"""

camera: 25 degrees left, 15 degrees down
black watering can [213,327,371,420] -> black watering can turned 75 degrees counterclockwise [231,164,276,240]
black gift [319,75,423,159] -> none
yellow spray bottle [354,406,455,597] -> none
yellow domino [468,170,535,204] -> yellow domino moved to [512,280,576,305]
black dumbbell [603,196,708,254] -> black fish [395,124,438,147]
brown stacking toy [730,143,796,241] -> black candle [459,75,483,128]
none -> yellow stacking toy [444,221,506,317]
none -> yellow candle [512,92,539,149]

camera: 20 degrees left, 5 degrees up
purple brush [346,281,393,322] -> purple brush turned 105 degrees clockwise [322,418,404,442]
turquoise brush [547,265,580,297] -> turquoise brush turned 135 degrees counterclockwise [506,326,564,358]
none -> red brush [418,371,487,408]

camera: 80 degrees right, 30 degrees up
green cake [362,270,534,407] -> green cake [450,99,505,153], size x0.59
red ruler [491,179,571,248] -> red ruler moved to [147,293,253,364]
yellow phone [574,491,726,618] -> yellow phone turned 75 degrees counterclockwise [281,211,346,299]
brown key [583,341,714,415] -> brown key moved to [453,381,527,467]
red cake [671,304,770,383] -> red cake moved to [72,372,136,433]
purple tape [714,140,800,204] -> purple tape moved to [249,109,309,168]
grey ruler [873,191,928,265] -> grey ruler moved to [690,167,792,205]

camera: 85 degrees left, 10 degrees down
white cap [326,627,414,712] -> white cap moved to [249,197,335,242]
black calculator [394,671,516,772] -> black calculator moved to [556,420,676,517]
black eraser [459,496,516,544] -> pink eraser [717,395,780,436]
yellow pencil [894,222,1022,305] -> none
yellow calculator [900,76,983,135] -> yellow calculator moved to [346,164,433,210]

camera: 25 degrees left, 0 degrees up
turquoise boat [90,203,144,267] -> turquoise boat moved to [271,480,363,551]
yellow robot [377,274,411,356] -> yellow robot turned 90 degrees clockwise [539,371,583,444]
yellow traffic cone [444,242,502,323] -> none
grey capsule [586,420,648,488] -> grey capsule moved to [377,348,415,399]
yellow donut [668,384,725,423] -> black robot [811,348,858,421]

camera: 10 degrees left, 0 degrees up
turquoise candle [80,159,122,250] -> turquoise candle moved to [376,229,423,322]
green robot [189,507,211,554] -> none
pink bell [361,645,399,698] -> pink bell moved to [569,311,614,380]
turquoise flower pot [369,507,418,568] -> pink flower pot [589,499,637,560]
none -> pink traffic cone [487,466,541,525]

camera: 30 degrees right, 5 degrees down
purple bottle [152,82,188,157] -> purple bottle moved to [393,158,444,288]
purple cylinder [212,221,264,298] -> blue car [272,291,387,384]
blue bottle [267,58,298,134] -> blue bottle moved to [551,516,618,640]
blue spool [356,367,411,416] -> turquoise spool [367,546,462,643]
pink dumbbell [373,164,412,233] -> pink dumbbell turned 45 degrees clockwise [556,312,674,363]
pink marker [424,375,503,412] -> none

"""

Work to complete
Reproduce every record exactly, line by line.

Answer to this task
camera: 25 degrees left, 15 degrees down
black watering can [213,327,371,420] -> black watering can turned 75 degrees counterclockwise [231,164,276,240]
black gift [319,75,423,159] -> none
yellow spray bottle [354,406,455,597] -> none
yellow domino [468,170,535,204] -> yellow domino moved to [512,280,576,305]
black dumbbell [603,196,708,254] -> black fish [395,124,438,147]
brown stacking toy [730,143,796,241] -> black candle [459,75,483,128]
none -> yellow stacking toy [444,221,506,317]
none -> yellow candle [512,92,539,149]

camera: 20 degrees left, 5 degrees up
purple brush [346,281,393,322] -> purple brush turned 105 degrees clockwise [322,418,404,442]
turquoise brush [547,265,580,297] -> turquoise brush turned 135 degrees counterclockwise [506,326,564,358]
none -> red brush [418,371,487,408]

camera: 80 degrees right, 30 degrees up
green cake [362,270,534,407] -> green cake [450,99,505,153], size x0.59
red ruler [491,179,571,248] -> red ruler moved to [147,293,253,364]
yellow phone [574,491,726,618] -> yellow phone turned 75 degrees counterclockwise [281,211,346,299]
brown key [583,341,714,415] -> brown key moved to [453,381,527,467]
red cake [671,304,770,383] -> red cake moved to [72,372,136,433]
purple tape [714,140,800,204] -> purple tape moved to [249,109,309,168]
grey ruler [873,191,928,265] -> grey ruler moved to [690,167,792,205]

camera: 85 degrees left, 10 degrees down
white cap [326,627,414,712] -> white cap moved to [249,197,335,242]
black calculator [394,671,516,772] -> black calculator moved to [556,420,676,517]
black eraser [459,496,516,544] -> pink eraser [717,395,780,436]
yellow pencil [894,222,1022,305] -> none
yellow calculator [900,76,983,135] -> yellow calculator moved to [346,164,433,210]

camera: 25 degrees left, 0 degrees up
turquoise boat [90,203,144,267] -> turquoise boat moved to [271,480,363,551]
yellow robot [377,274,411,356] -> yellow robot turned 90 degrees clockwise [539,371,583,444]
yellow traffic cone [444,242,502,323] -> none
grey capsule [586,420,648,488] -> grey capsule moved to [377,348,415,399]
yellow donut [668,384,725,423] -> black robot [811,348,858,421]

camera: 10 degrees left, 0 degrees up
turquoise candle [80,159,122,250] -> turquoise candle moved to [376,229,423,322]
green robot [189,507,211,554] -> none
pink bell [361,645,399,698] -> pink bell moved to [569,311,614,380]
turquoise flower pot [369,507,418,568] -> pink flower pot [589,499,637,560]
none -> pink traffic cone [487,466,541,525]

camera: 30 degrees right, 5 degrees down
purple bottle [152,82,188,157] -> purple bottle moved to [393,158,444,288]
purple cylinder [212,221,264,298] -> blue car [272,291,387,384]
blue bottle [267,58,298,134] -> blue bottle moved to [551,516,618,640]
blue spool [356,367,411,416] -> turquoise spool [367,546,462,643]
pink dumbbell [373,164,412,233] -> pink dumbbell turned 45 degrees clockwise [556,312,674,363]
pink marker [424,375,503,412] -> none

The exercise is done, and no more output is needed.